The answer must be a single number: how many lines in the entries hold the string "scissors".

**** Information supplied

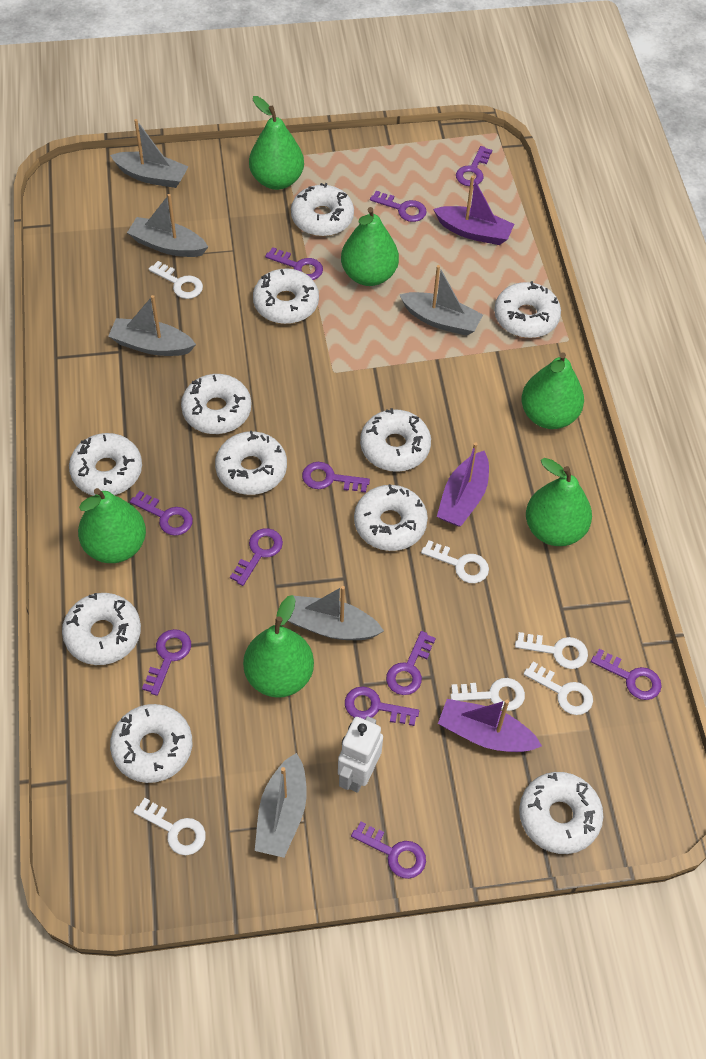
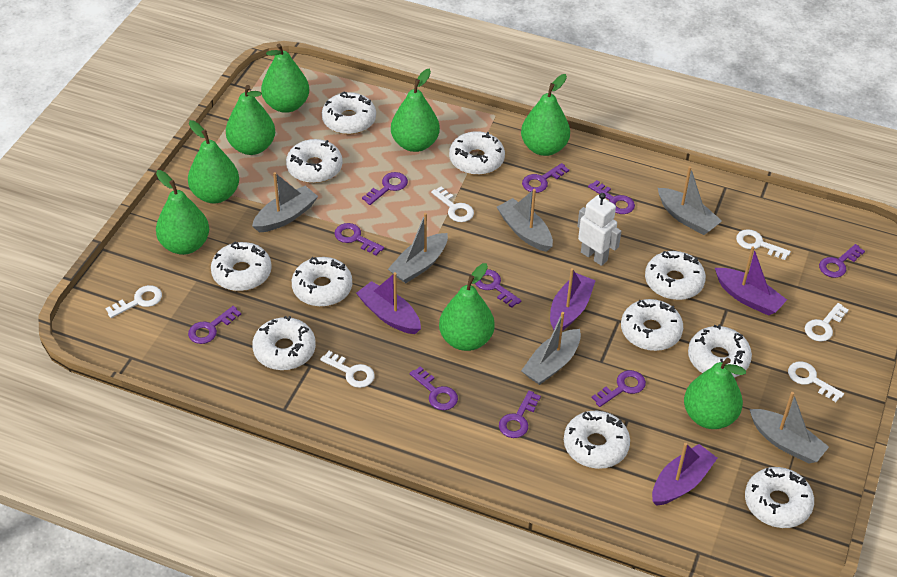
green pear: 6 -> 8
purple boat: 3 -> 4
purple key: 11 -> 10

********
**** Information supplied

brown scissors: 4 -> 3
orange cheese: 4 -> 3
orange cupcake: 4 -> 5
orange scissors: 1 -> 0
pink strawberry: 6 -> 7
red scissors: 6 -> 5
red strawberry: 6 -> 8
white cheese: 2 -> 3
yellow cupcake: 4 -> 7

********
**** Information supplied

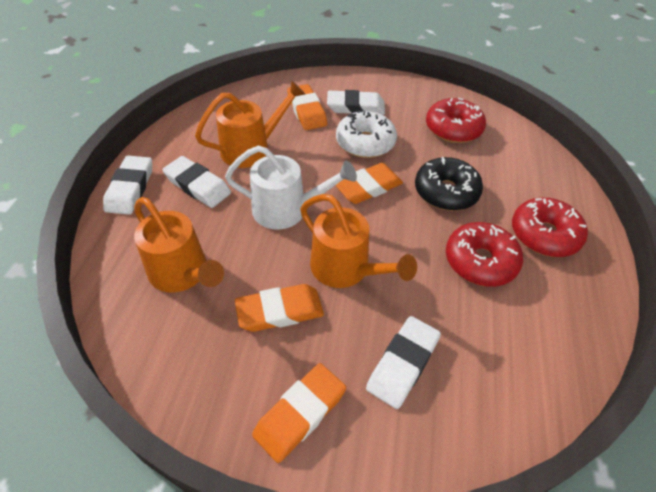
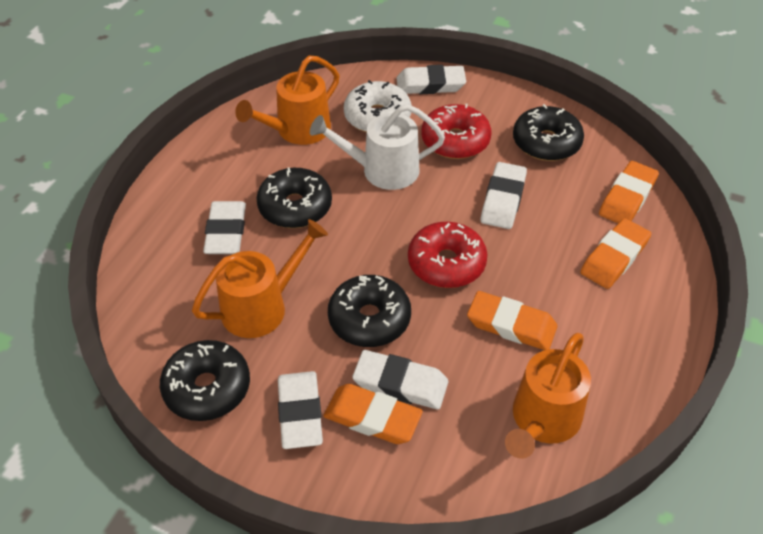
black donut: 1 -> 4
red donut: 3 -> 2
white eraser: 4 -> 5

********

• **Solution to this task**
3